• Description of the task:
Render the lines below, from the line containing "Describe the element at coordinates (94, 384)" through the line containing "Correct, matte yellow", inclusive, as a JSON list of strings, one string per line, omitting blank lines.

• Information provided:
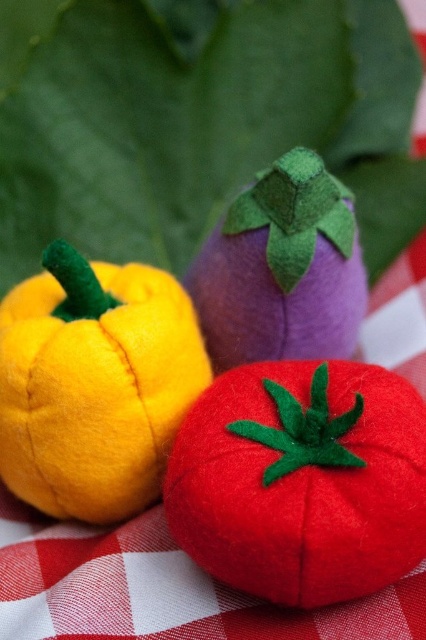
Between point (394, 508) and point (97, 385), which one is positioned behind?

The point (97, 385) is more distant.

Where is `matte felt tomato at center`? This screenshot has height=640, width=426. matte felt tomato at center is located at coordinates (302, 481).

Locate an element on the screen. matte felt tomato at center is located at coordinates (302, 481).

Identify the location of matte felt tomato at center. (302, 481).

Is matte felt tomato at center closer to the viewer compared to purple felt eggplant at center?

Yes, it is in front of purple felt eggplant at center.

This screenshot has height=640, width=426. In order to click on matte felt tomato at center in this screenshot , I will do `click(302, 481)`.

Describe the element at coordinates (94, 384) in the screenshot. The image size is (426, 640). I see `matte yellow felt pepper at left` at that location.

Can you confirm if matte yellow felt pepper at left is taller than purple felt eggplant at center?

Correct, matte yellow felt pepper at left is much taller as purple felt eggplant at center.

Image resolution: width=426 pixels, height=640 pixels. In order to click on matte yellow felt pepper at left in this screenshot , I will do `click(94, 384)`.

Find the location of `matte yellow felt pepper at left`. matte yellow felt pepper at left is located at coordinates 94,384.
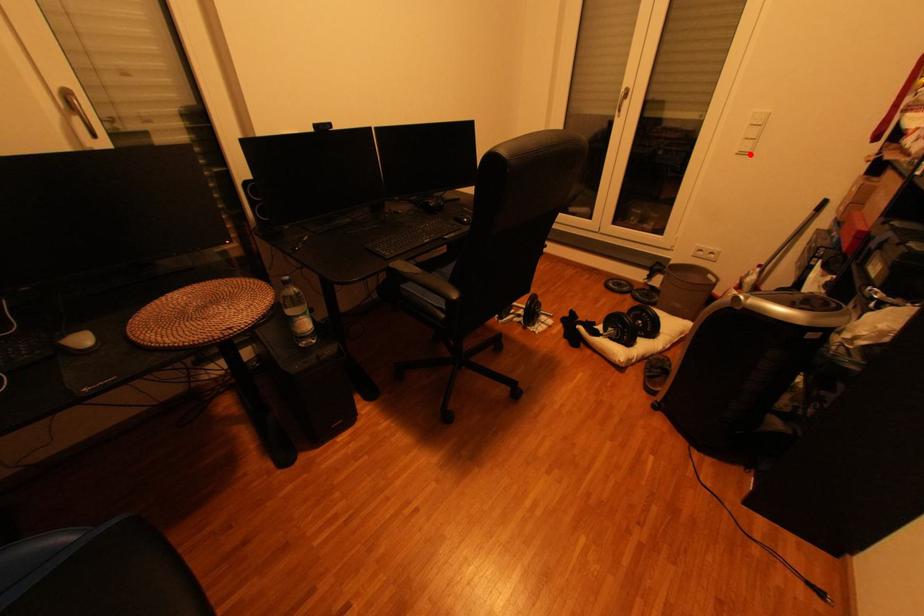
--
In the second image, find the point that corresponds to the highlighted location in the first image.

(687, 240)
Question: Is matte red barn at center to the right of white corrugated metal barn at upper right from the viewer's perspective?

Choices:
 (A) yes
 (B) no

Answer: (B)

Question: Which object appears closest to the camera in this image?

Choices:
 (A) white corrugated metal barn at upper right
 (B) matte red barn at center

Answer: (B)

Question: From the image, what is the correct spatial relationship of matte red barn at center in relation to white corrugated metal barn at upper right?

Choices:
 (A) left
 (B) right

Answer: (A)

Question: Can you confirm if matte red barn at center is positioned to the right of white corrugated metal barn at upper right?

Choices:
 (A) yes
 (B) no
--
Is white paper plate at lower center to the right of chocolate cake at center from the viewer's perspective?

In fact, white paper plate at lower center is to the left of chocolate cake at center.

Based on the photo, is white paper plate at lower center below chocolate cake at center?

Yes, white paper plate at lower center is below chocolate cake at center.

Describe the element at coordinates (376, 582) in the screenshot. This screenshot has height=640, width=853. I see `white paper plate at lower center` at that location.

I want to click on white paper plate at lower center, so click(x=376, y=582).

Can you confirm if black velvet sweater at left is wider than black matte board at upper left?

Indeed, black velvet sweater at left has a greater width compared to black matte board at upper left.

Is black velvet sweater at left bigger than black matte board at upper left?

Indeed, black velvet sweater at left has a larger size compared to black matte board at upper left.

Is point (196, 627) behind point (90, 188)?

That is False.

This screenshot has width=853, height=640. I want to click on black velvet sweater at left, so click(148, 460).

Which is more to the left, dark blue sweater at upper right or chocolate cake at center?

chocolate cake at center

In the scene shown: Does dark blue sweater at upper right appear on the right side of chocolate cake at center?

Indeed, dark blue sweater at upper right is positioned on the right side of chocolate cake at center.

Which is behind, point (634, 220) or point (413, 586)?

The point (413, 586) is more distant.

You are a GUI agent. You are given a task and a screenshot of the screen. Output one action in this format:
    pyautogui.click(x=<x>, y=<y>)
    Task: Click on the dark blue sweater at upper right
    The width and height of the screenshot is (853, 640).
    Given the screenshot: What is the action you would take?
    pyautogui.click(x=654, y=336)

• Solution for this exercise:
[
  "Describe the element at coordinates (94, 384) in the screenshot. The image size is (426, 640). I see `matte yellow felt pepper at left` at that location.",
  "Can you confirm if matte yellow felt pepper at left is taller than purple felt eggplant at center?",
  "Correct, matte yellow felt pepper at left is much taller as purple felt eggplant at center."
]